Start of DATA SUPPLIED
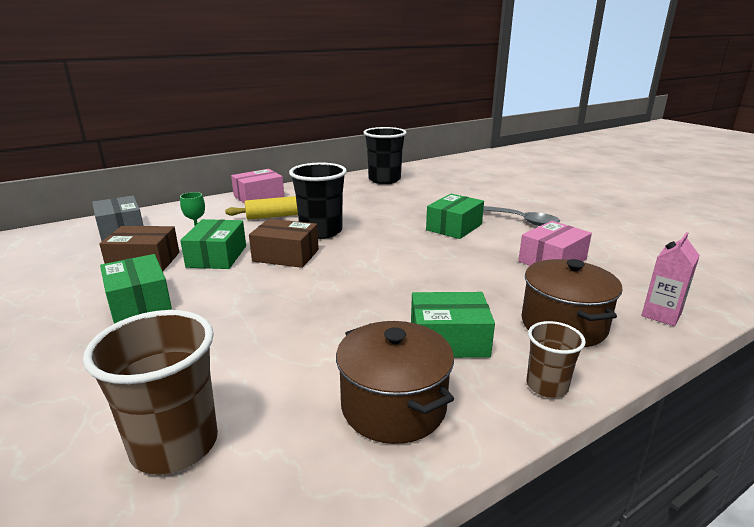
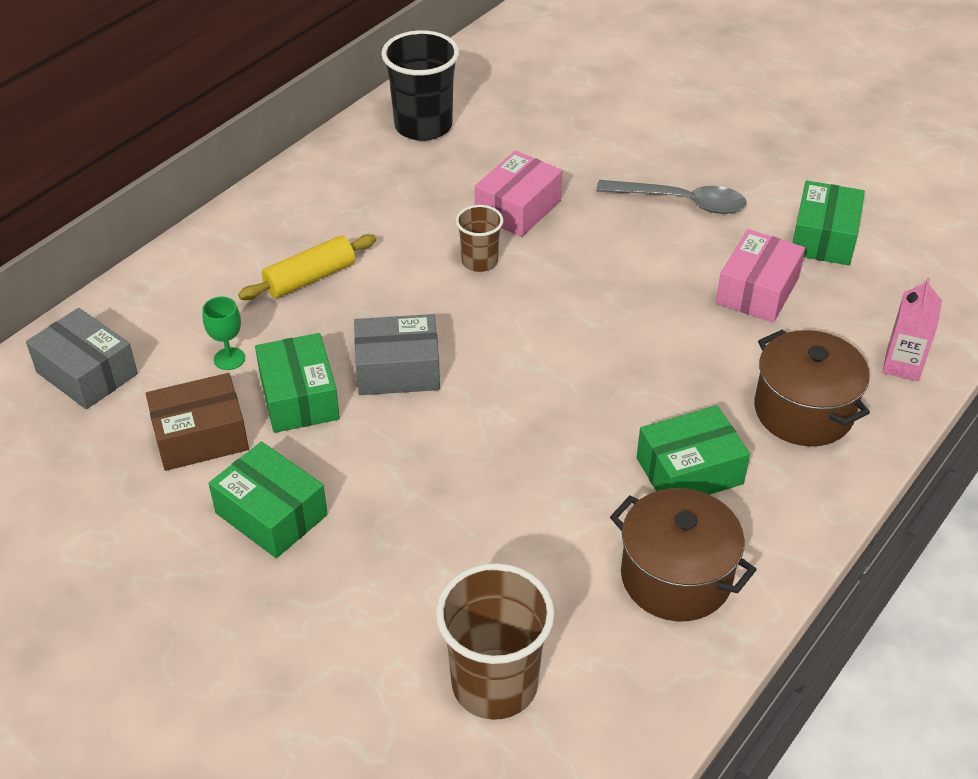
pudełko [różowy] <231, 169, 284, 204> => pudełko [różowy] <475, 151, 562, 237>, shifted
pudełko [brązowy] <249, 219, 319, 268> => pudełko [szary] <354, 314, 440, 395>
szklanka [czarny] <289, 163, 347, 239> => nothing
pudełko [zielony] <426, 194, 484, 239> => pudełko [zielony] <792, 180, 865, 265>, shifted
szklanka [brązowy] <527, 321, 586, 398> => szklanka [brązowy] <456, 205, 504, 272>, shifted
End of DATA SUPPLIED
Nothing but an exact repeat of the records, pictures excluded, belongs in the answer.

### EXERCISE OUTPUT
pudełko [różowy] <231, 169, 284, 204> => pudełko [różowy] <475, 151, 562, 237>, shifted
pudełko [brązowy] <249, 219, 319, 268> => pudełko [szary] <354, 314, 440, 395>
szklanka [czarny] <289, 163, 347, 239> => nothing
pudełko [zielony] <426, 194, 484, 239> => pudełko [zielony] <792, 180, 865, 265>, shifted
szklanka [brązowy] <527, 321, 586, 398> => szklanka [brązowy] <456, 205, 504, 272>, shifted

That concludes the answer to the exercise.